## Problem
Locate each line with the string "purple" in the listing below and copy it.

........

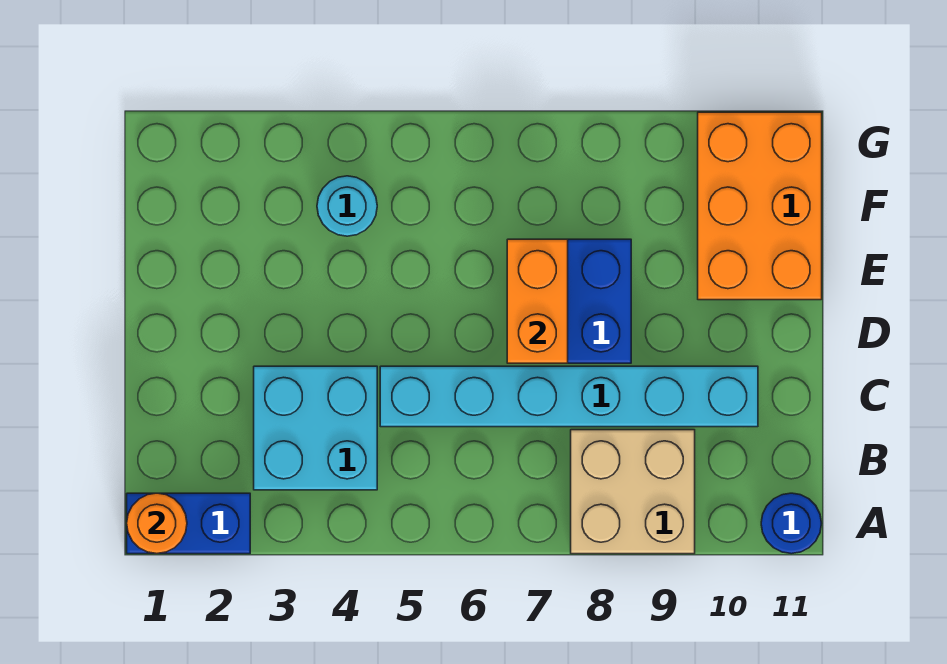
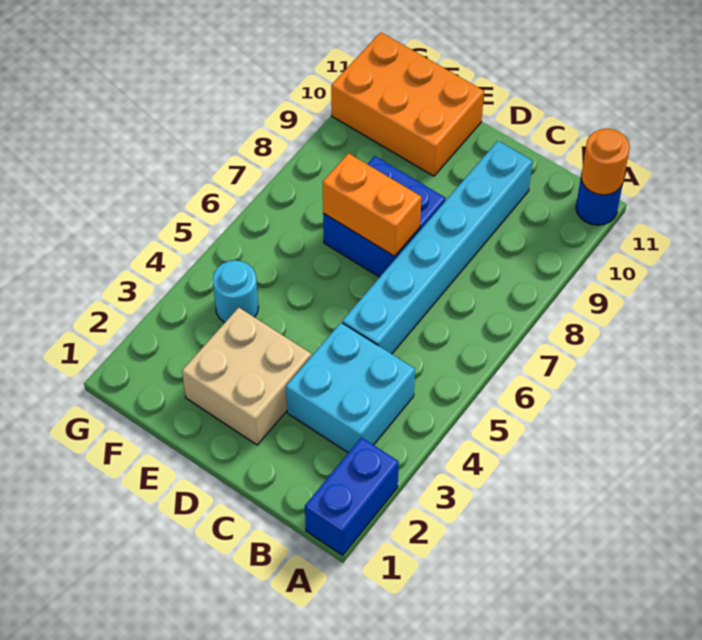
orange round brick A1 level 2 -> orange round brick A11 level 2
tan brick A8:B9 level 1 -> tan brick D2:E3 level 1

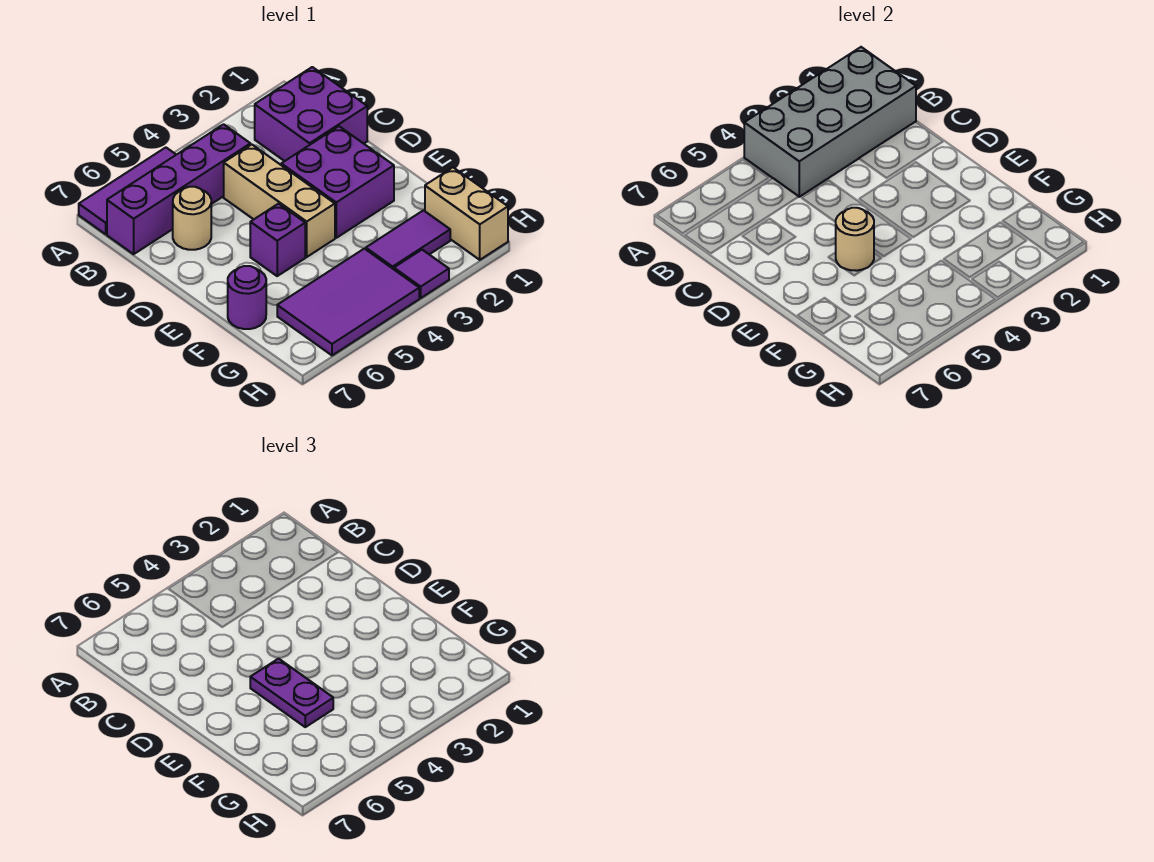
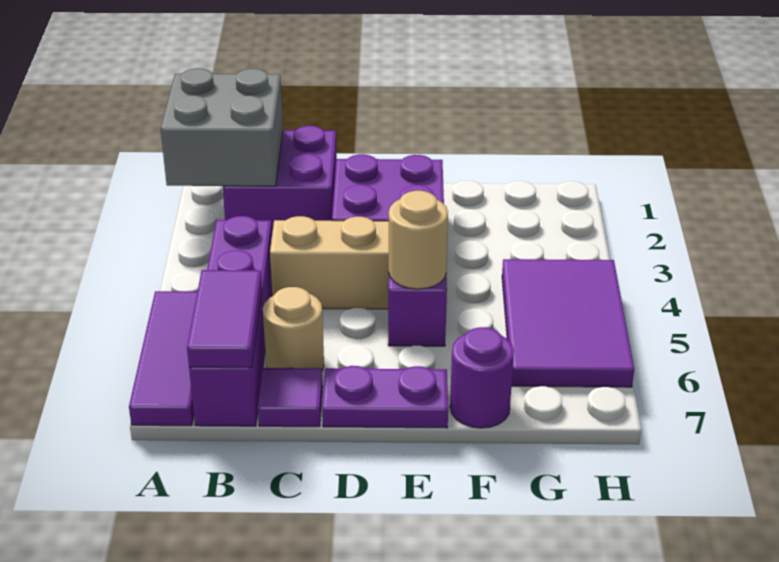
grey brick A1:B4 level 2 -> grey brick A1:B2 level 2
purple plate E5:F5 level 3 -> purple plate D7:E7 level 1
tan brick G1:H1 level 1 -> none
purple tile G2:G3 level 1 -> purple tile B6:B7 level 2
purple tile H3 level 1 -> purple tile C7 level 1

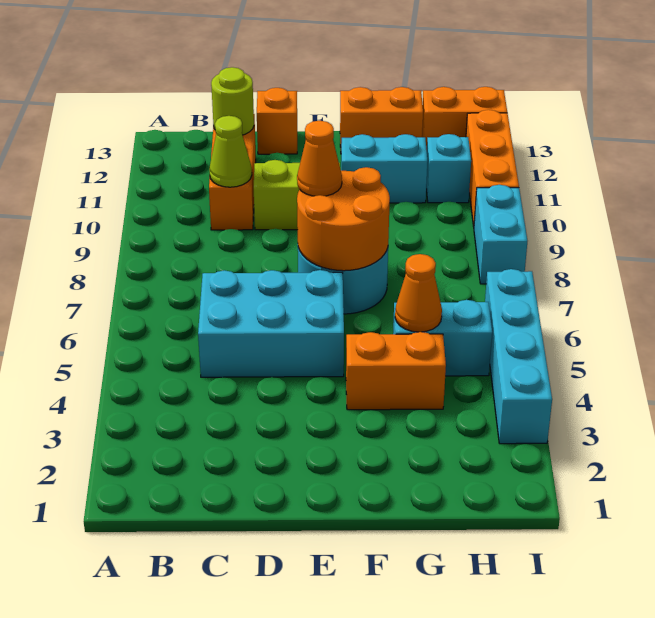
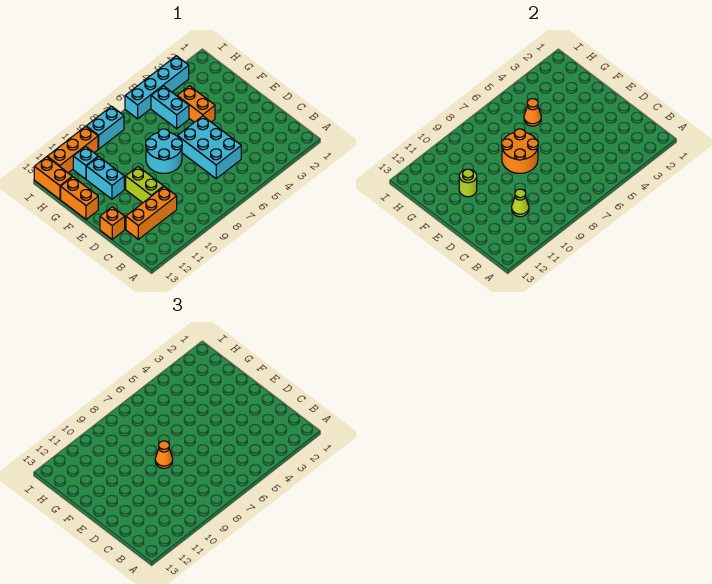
lime round brick C12 level 2 -> lime round brick F11 level 2

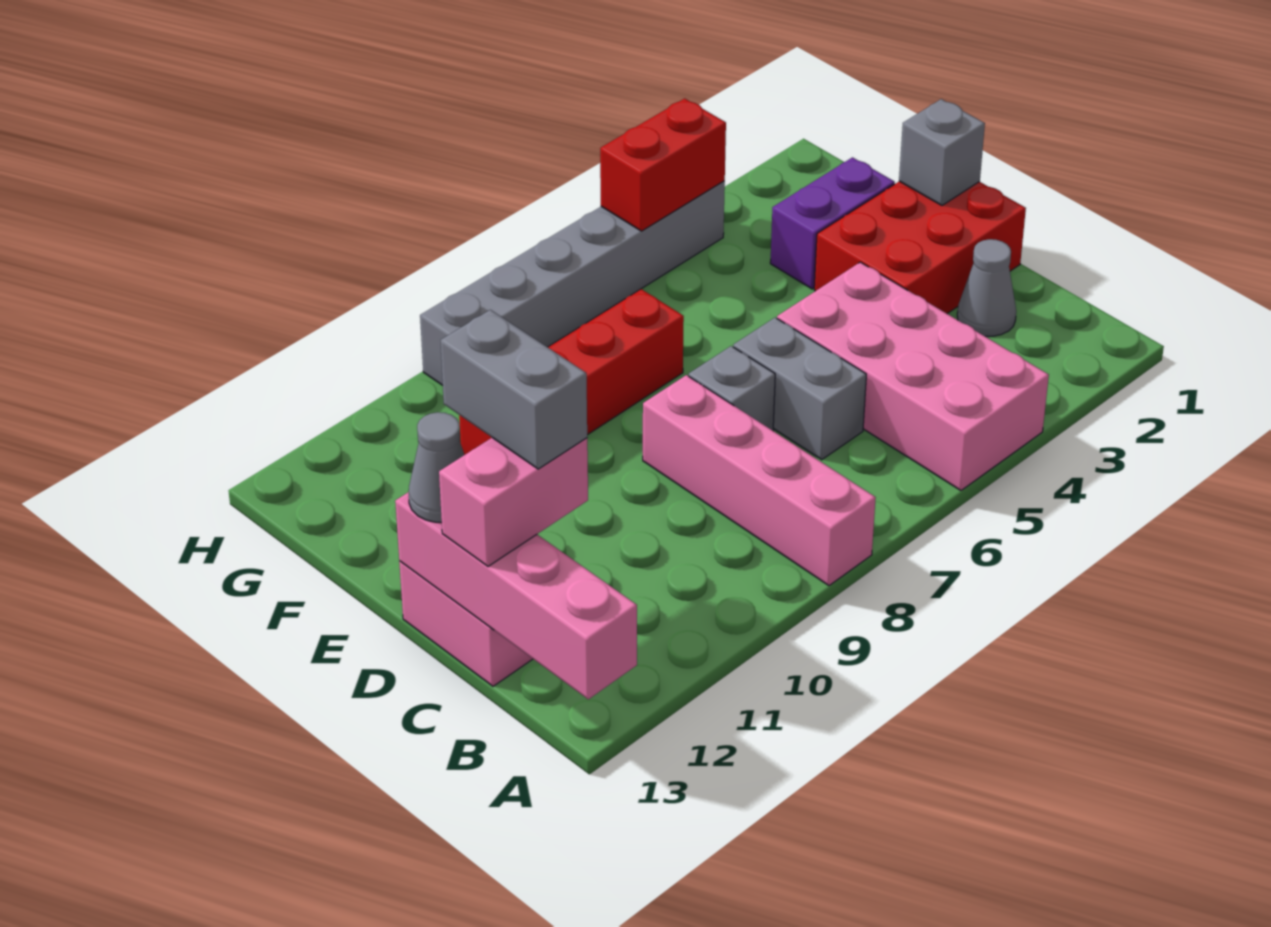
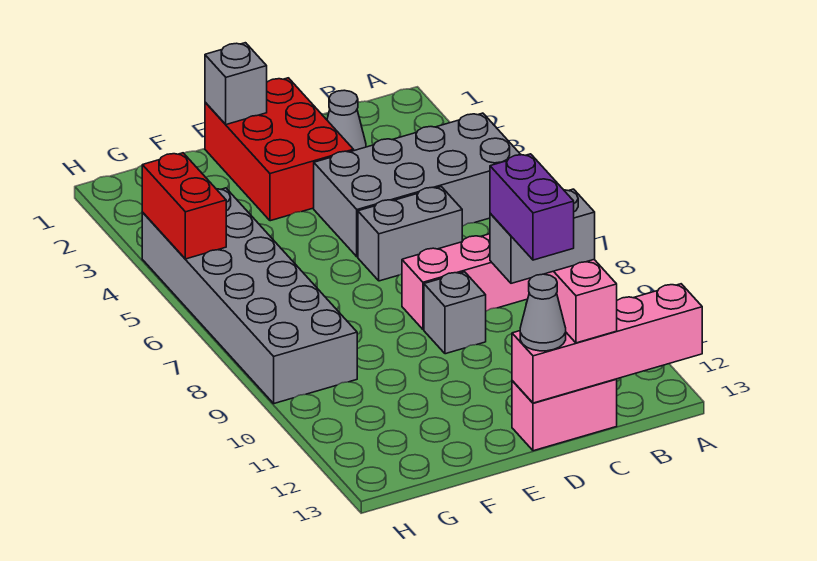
pink brick A4:D5 level 1 -> grey brick A4:D5 level 1
grey brick D7 level 1 -> grey brick D9 level 1
purple brick F2:F3 level 1 -> purple brick D12:D13 level 5
red brick F7:F10 level 1 -> none
grey brick H4:H9 level 1 -> grey brick G4:H9 level 1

........

## Written answer
purple plate E5:F5 level 3 -> purple plate D7:E7 level 1
purple tile G2:G3 level 1 -> purple tile B6:B7 level 2
purple tile H3 level 1 -> purple tile C7 level 1
purple brick F2:F3 level 1 -> purple brick D12:D13 level 5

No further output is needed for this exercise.